What you will do:
Exact copy, pictures excluded: please retype every record below.
== Material for the task
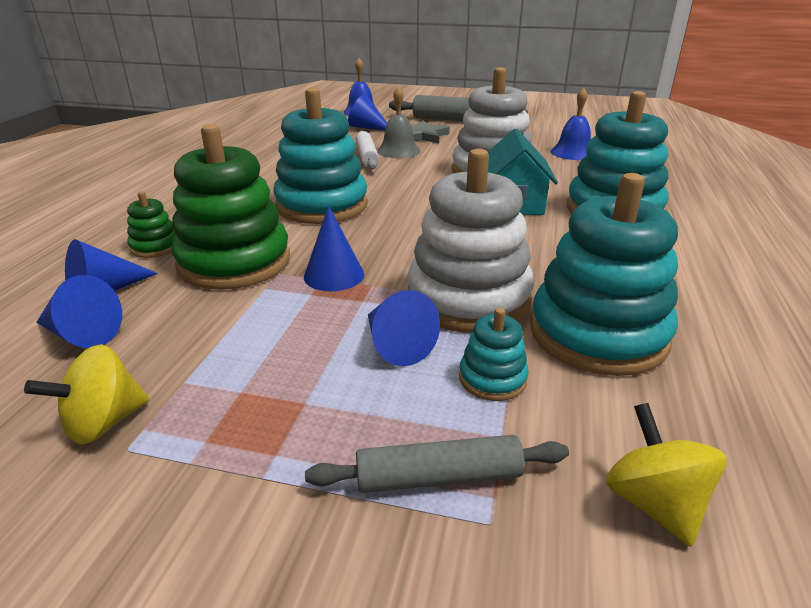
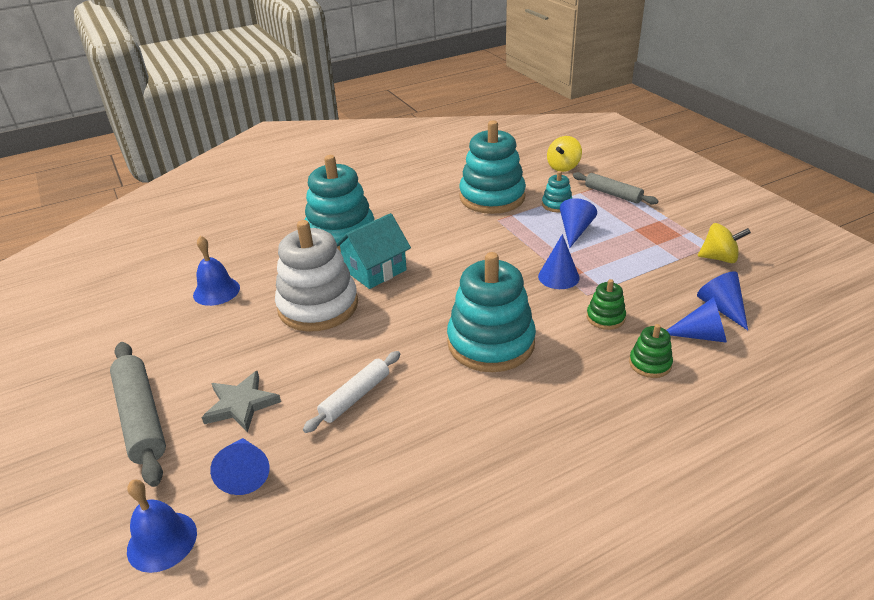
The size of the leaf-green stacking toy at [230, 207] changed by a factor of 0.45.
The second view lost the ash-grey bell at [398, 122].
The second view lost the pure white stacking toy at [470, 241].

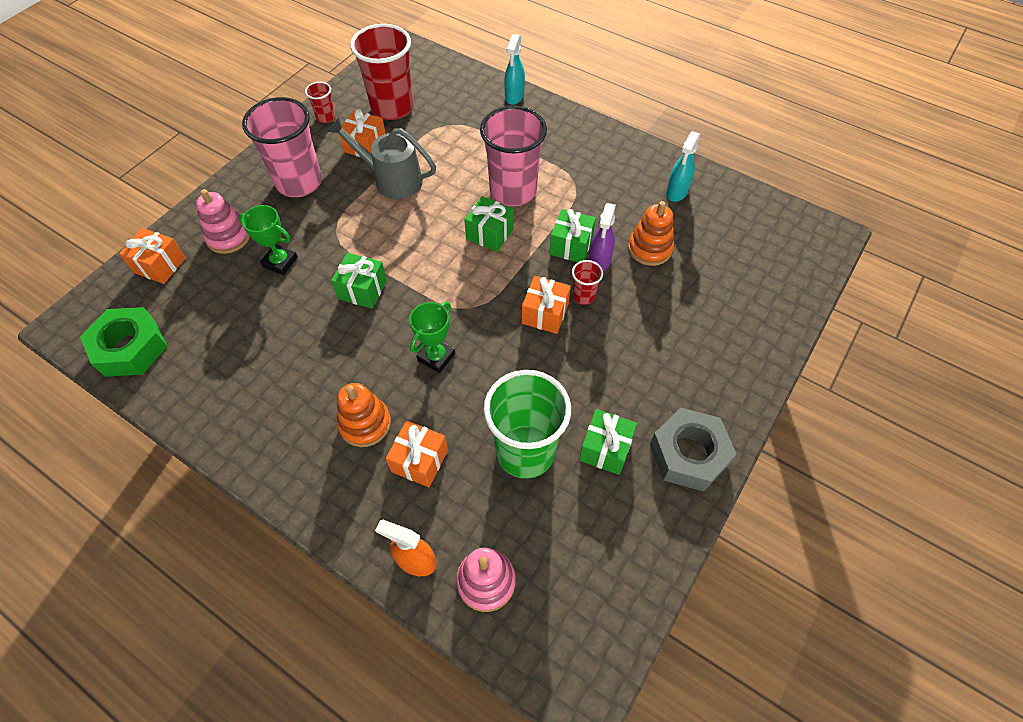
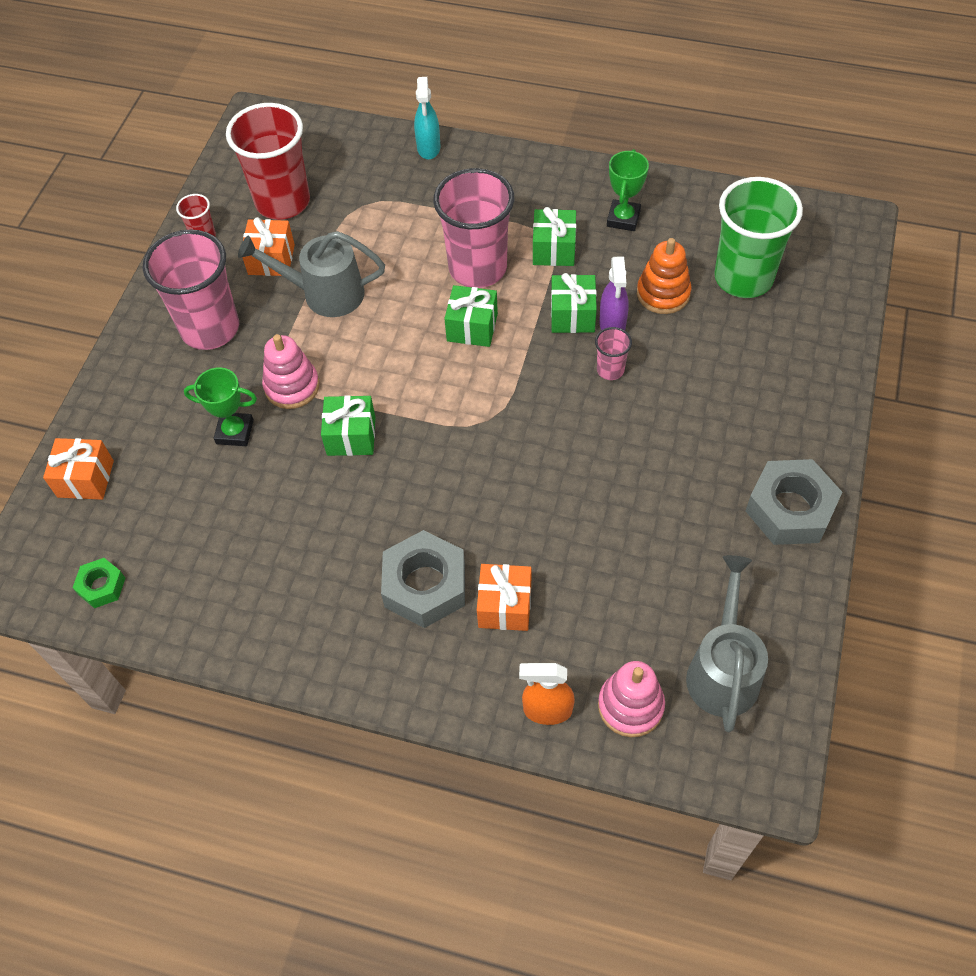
The size of the leaf-green hex nut at [123, 342] changed by a factor of 0.53.
The pink stacking toy ended up elsewhere, having gone from [223, 221] to [291, 371].
Where the orange stacking toy stood at [364, 415], the ash-grey hex nut came to stand at [423, 579].
The leaf-green present ended up elsewhere, having gone from [608, 442] to [554, 236].
What was the red cup at [587, 282] turned into the pink cup at [613, 353].
The leaf-green trophy ended up elsewhere, having gone from [432, 337] to [628, 190].
The second view gained the ash-grey watering can at [727, 643].
The leaf-green cup ended up elsewhere, having gone from [527, 424] to [758, 237].
The second view lost the orange present at [546, 305].
The second view lost the aqua spray bottle at [683, 166].

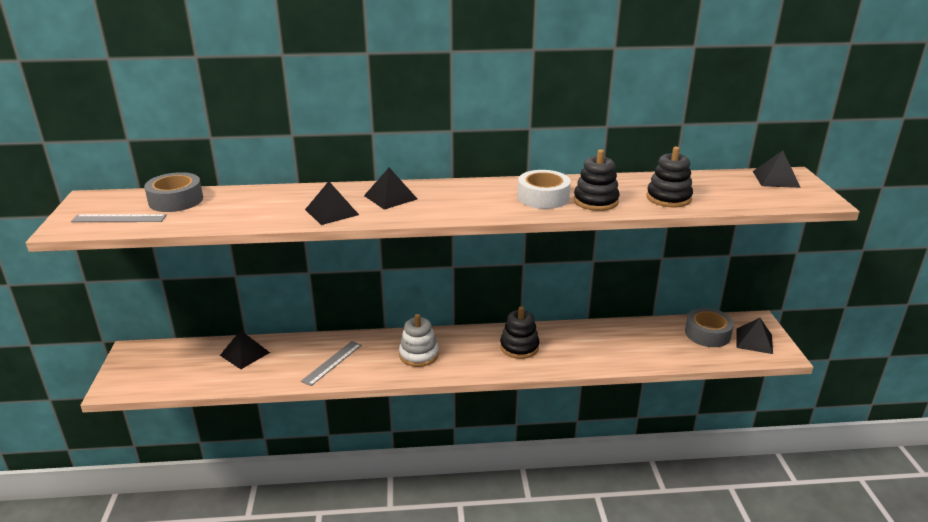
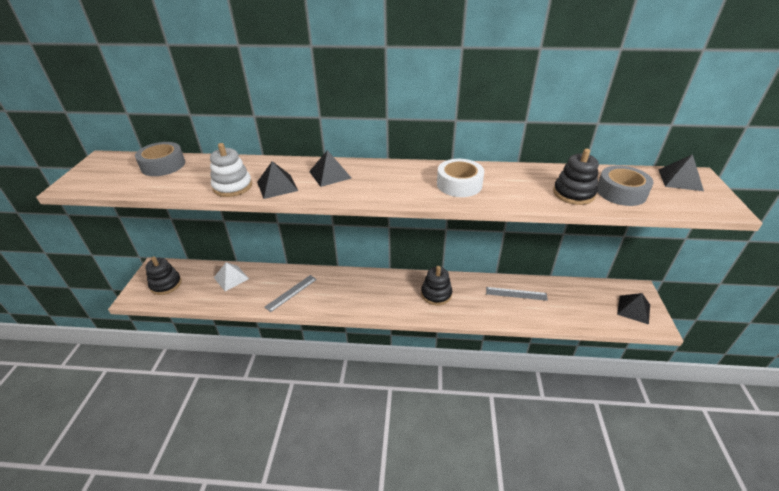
The black stacking toy ended up elsewhere, having gone from [597, 180] to [163, 275].
The pure white stacking toy ended up elsewhere, having gone from [419, 340] to [231, 170].
What was the black pyramid shape at [245, 349] turned into the pure white pyramid shape at [231, 276].
The ash-grey straightedge ended up elsewhere, having gone from [119, 218] to [517, 294].
The ash-grey sticky tape ended up elsewhere, having gone from [709, 327] to [625, 185].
====
Task answer:
The size of the leaf-green stacking toy at [230, 207] changed by a factor of 0.45.
The second view lost the ash-grey bell at [398, 122].
The second view lost the pure white stacking toy at [470, 241].

The size of the leaf-green hex nut at [123, 342] changed by a factor of 0.53.
The pink stacking toy ended up elsewhere, having gone from [223, 221] to [291, 371].
Where the orange stacking toy stood at [364, 415], the ash-grey hex nut came to stand at [423, 579].
The leaf-green present ended up elsewhere, having gone from [608, 442] to [554, 236].
What was the red cup at [587, 282] turned into the pink cup at [613, 353].
The leaf-green trophy ended up elsewhere, having gone from [432, 337] to [628, 190].
The second view gained the ash-grey watering can at [727, 643].
The leaf-green cup ended up elsewhere, having gone from [527, 424] to [758, 237].
The second view lost the orange present at [546, 305].
The second view lost the aqua spray bottle at [683, 166].

The black stacking toy ended up elsewhere, having gone from [597, 180] to [163, 275].
The pure white stacking toy ended up elsewhere, having gone from [419, 340] to [231, 170].
What was the black pyramid shape at [245, 349] turned into the pure white pyramid shape at [231, 276].
The ash-grey straightedge ended up elsewhere, having gone from [119, 218] to [517, 294].
The ash-grey sticky tape ended up elsewhere, having gone from [709, 327] to [625, 185].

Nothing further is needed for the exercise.